Could you give back the records exactly, taking out the pictures?

Start of Data section

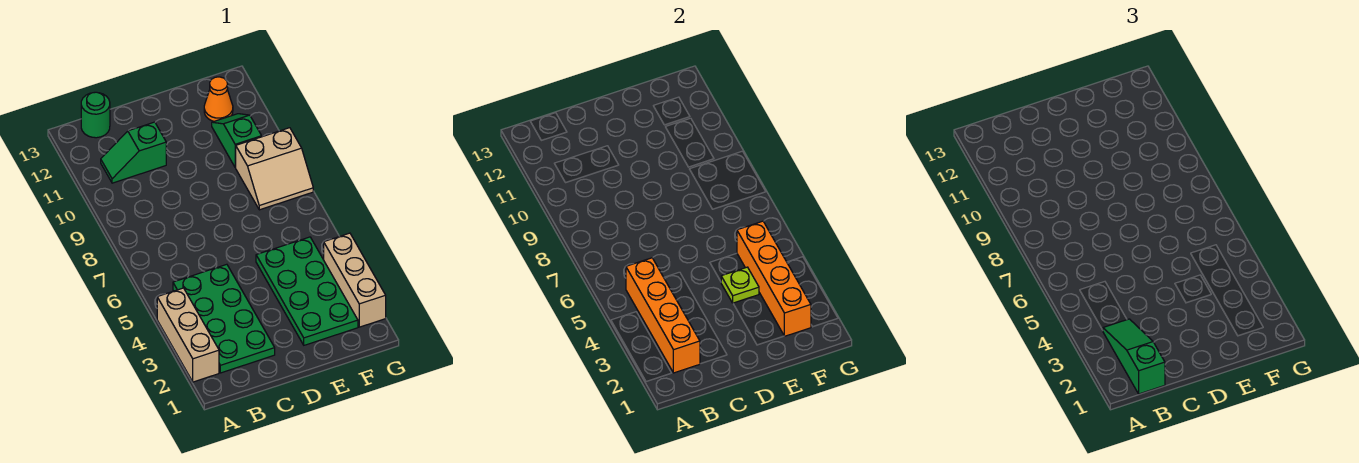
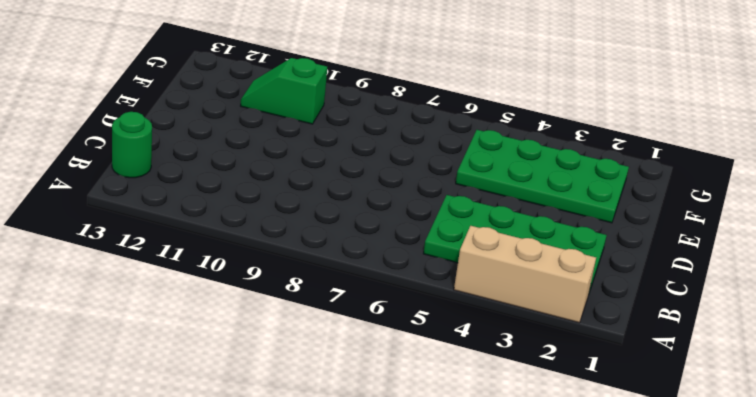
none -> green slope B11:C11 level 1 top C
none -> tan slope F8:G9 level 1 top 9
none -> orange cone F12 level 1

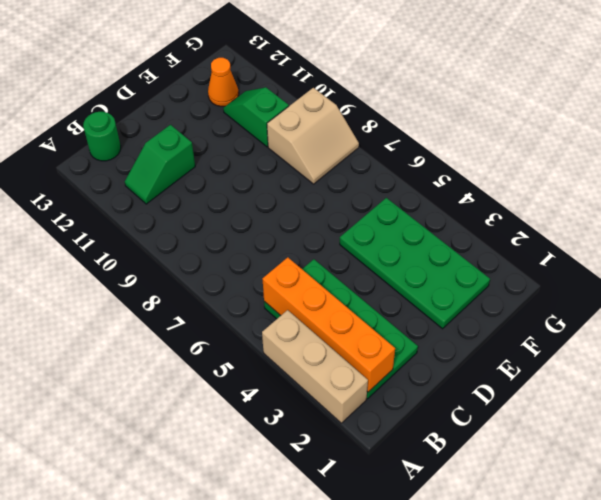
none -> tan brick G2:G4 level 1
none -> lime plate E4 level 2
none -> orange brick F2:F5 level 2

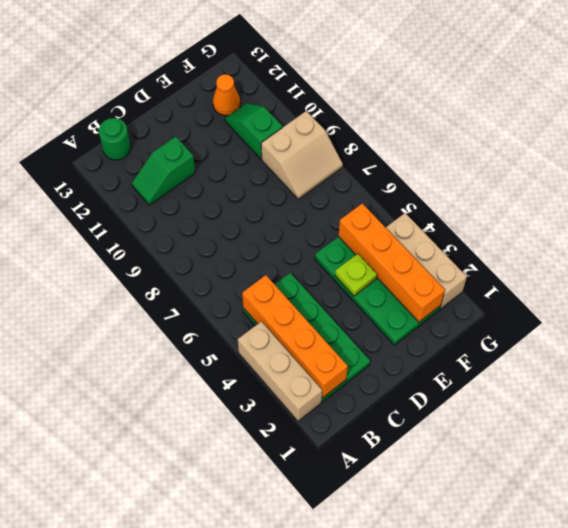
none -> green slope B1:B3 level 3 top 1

End of Data section

▸ **Answer to the exercise**
none -> green slope B11:C11 level 1 top C
none -> tan slope F8:G9 level 1 top 9
none -> orange cone F12 level 1

none -> tan brick G2:G4 level 1
none -> lime plate E4 level 2
none -> orange brick F2:F5 level 2

none -> green slope B1:B3 level 3 top 1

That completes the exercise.